Modification records
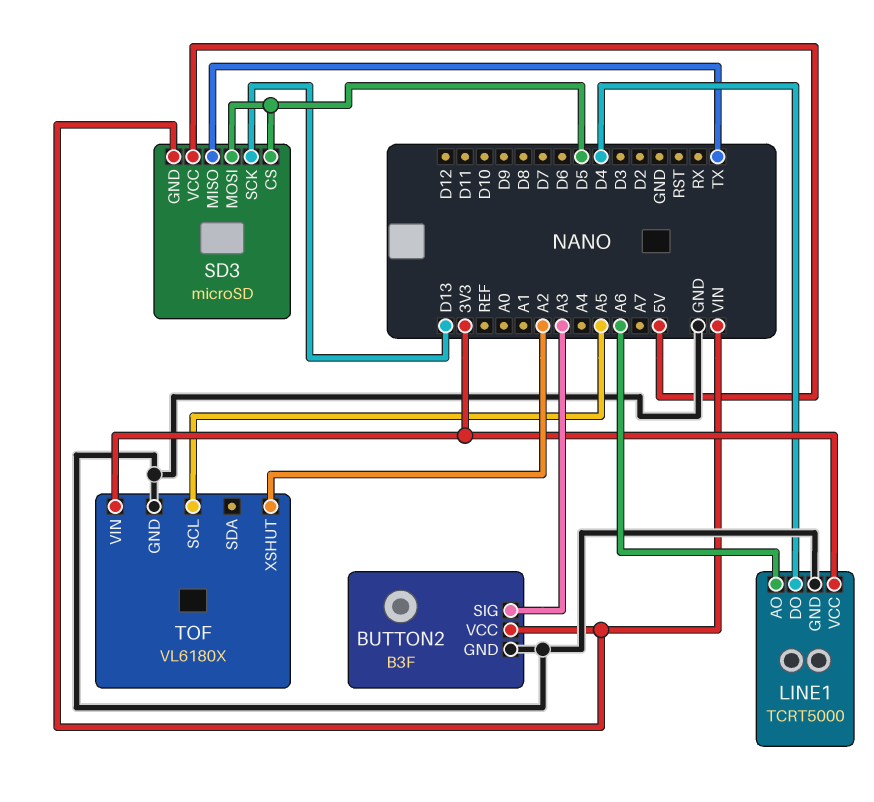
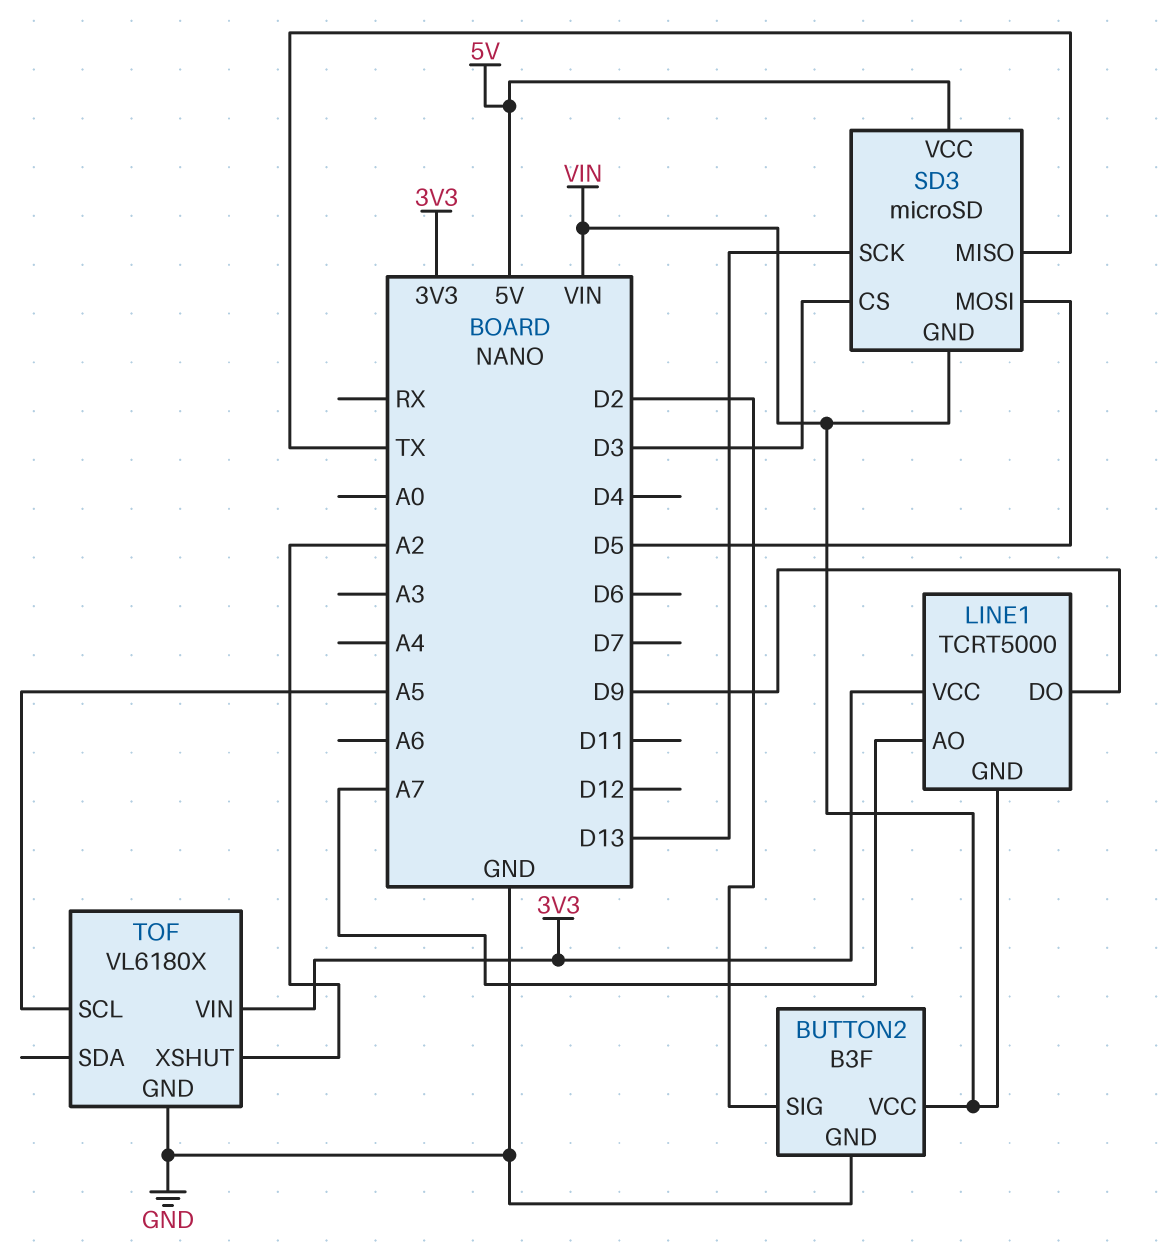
BUTTON2 pin SIG: A3 -> D2
LINE1 pin AO: A6 -> A7
LINE1 pin DO: D4 -> D9
LINE1 pin GND: GND -> VIN
SD3 pin CS: D5 -> D3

TASK DIRECTIONS: The response should be the lines from the one containing "LINE1 pin AO: A6 -> A7" through the last line of the data, set down exactly and with no other line.

WRITTEN REPLY:
LINE1 pin AO: A6 -> A7
LINE1 pin DO: D4 -> D9
LINE1 pin GND: GND -> VIN
SD3 pin CS: D5 -> D3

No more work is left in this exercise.